*What this task involves:* Each line of the material below that holds the word "degrees" needs to be copied.

*Data supplied:*
================
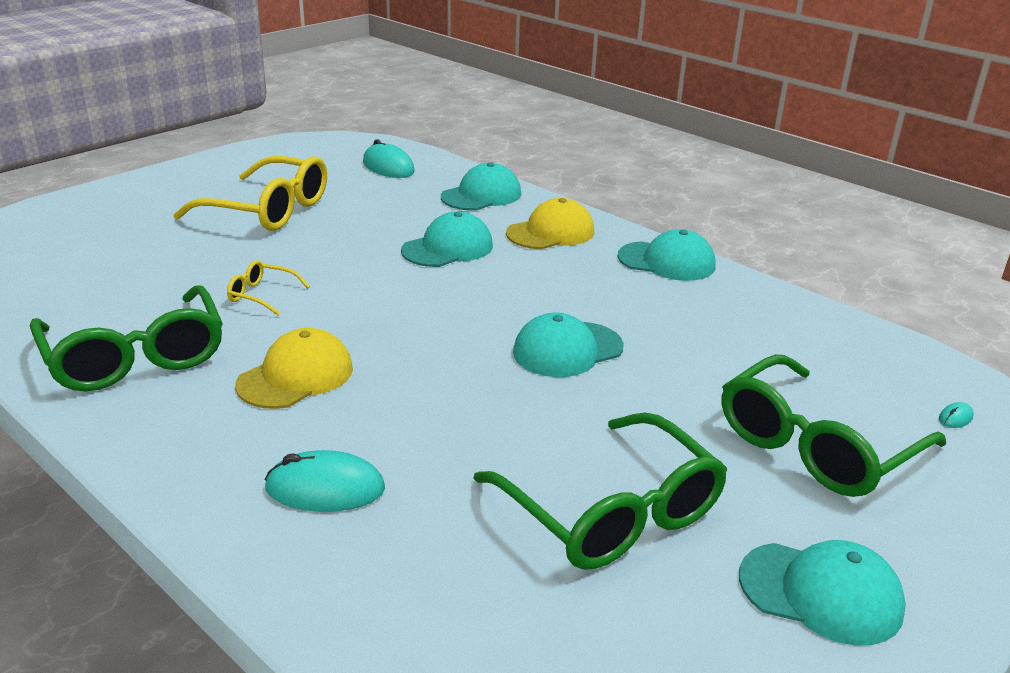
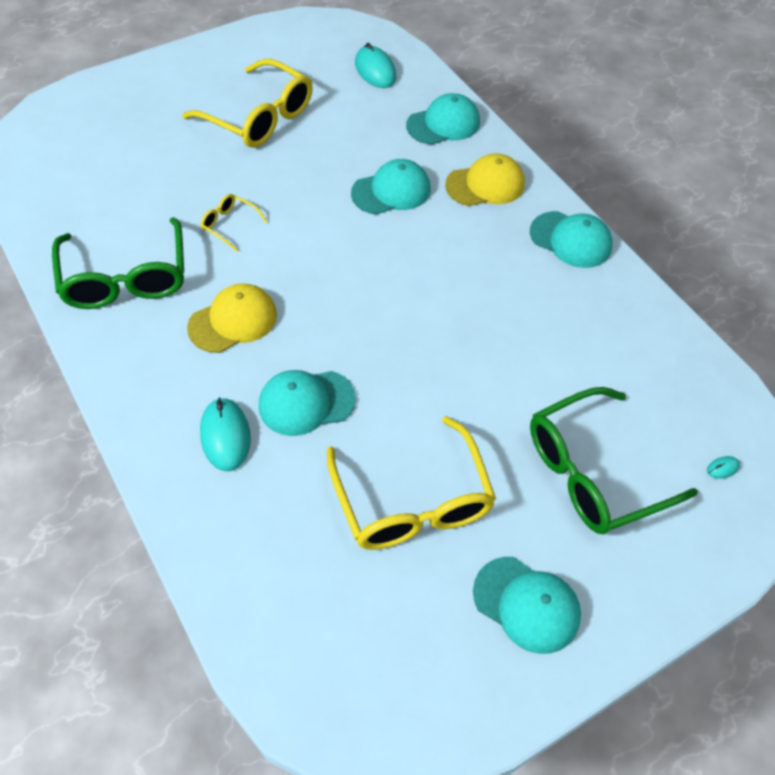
camera: 15 degrees right, 25 degrees up
(325, 488) = (225, 436): turquoise mouse -> turquoise mouse turned 60 degrees clockwise
(567, 350) = (444, 331): turquoise cap -> turquoise cap (306, 402)
(611, 512) = (412, 501): green glasses -> yellow glasses

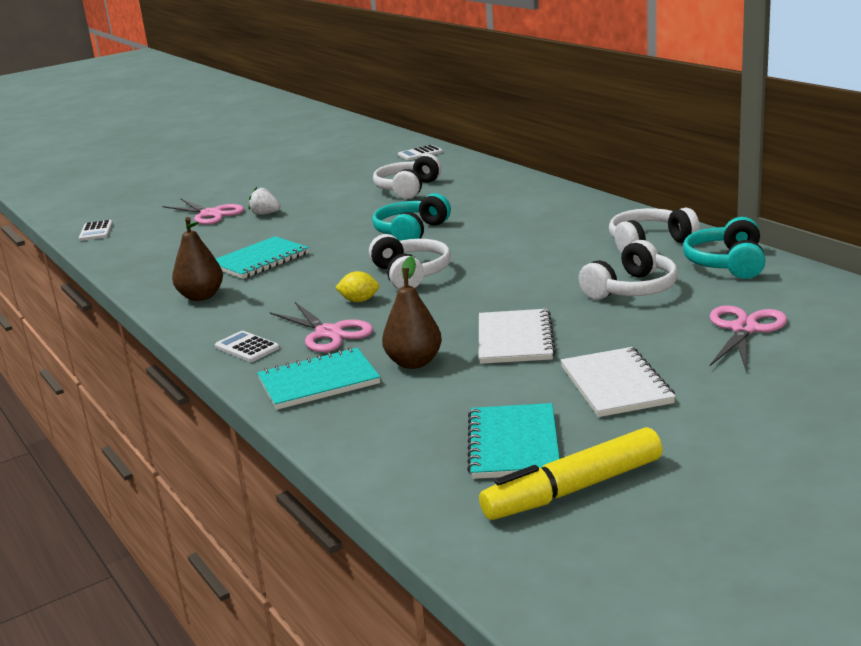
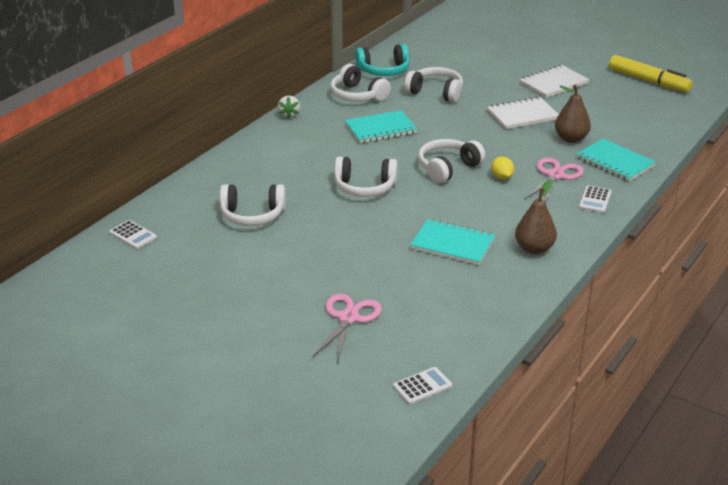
camera: 115 degrees left, 10 degrees up
(265, 214) = (339, 280): white strawberry -> white strawberry (289, 115)
(411, 232) = (364, 187): turquoise headphones -> white headphones
(513, 444) = (627, 98): turquoise notebook -> turquoise notebook (380, 129)
(744, 329) = (471, 60): pink scissors -> none

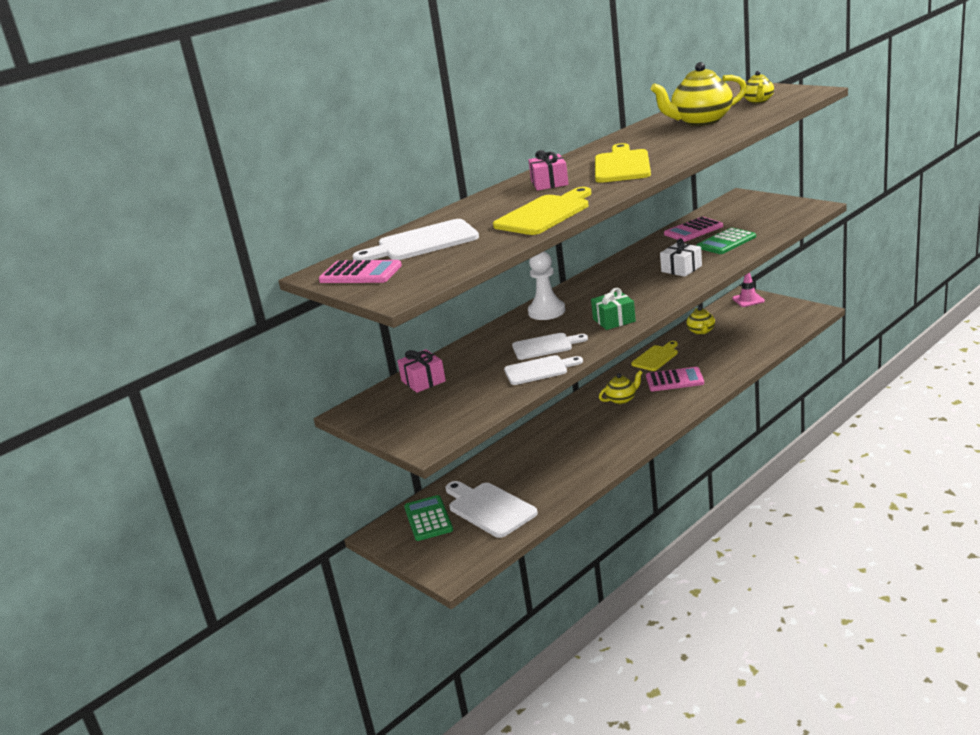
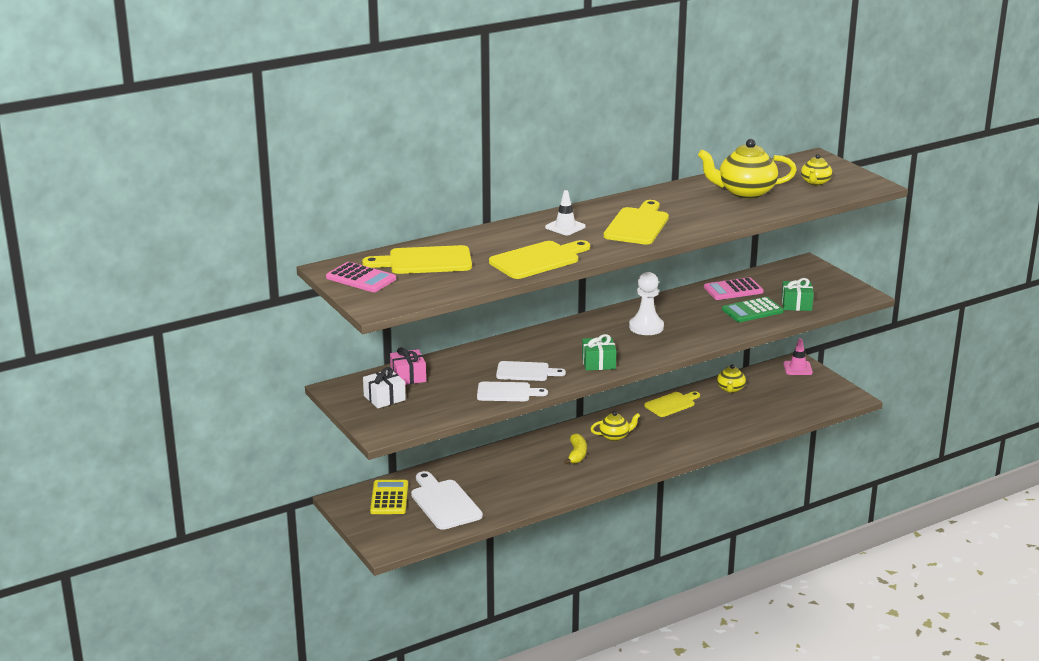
camera: 10 degrees right, 0 degrees up
(422, 242) = (425, 261): white cutting board -> yellow cutting board
(428, 519) = (389, 498): green calculator -> yellow calculator
(546, 311) = (548, 339): white pawn -> white pawn (646, 327)
(549, 183) = (565, 227): pink gift -> white traffic cone
(596, 425) = (577, 454): none -> yellow banana
(674, 380) = (673, 431): pink calculator -> none
(681, 269) = (692, 328): white gift -> white gift (384, 398)
(762, 228) = (796, 304): none -> green gift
================
*Written answer:*
camera: 15 degrees right, 25 degrees up
(325, 488) = (225, 436): turquoise mouse -> turquoise mouse turned 60 degrees clockwise
camera: 115 degrees left, 10 degrees up
camera: 10 degrees right, 0 degrees up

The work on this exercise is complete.